# TASK STATEMENT:
Images aside, return all the entries exactly.

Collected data
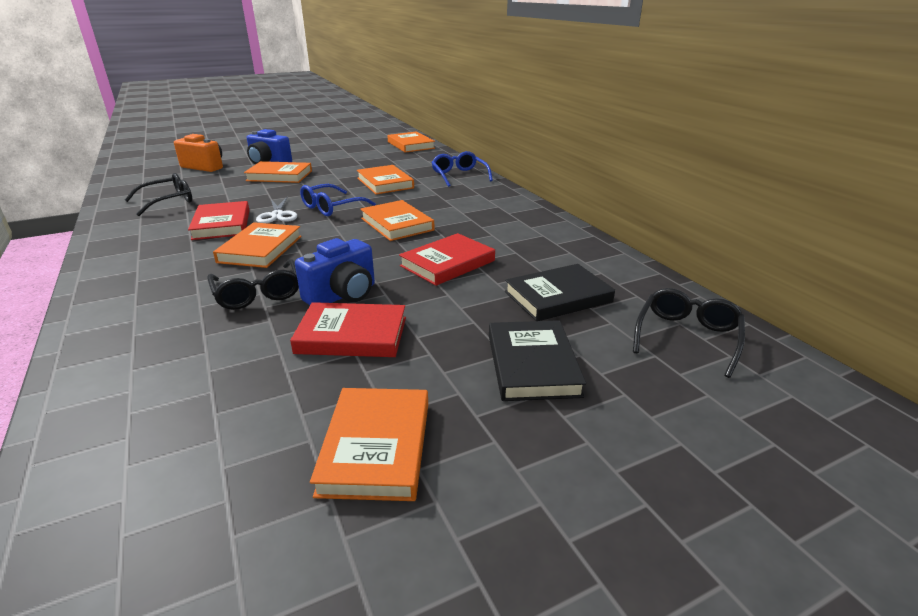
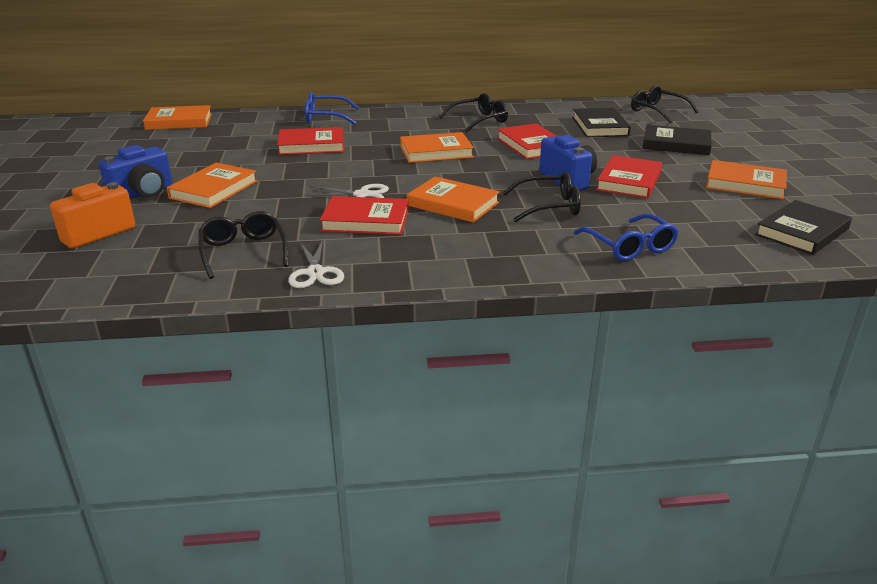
camera: 70 degrees left, 0 degrees up
blue glasses [300,184,376,216] -> blue glasses moved to [574,214,679,261]
orange book [357,165,414,194] -> red book [277,127,344,155]
none -> white scissors [288,240,344,288]
none -> black glasses [439,93,508,133]
none -> black book [755,200,852,255]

# ANSWER SPACE:
camera: 70 degrees left, 0 degrees up
blue glasses [300,184,376,216] -> blue glasses moved to [574,214,679,261]
orange book [357,165,414,194] -> red book [277,127,344,155]
none -> white scissors [288,240,344,288]
none -> black glasses [439,93,508,133]
none -> black book [755,200,852,255]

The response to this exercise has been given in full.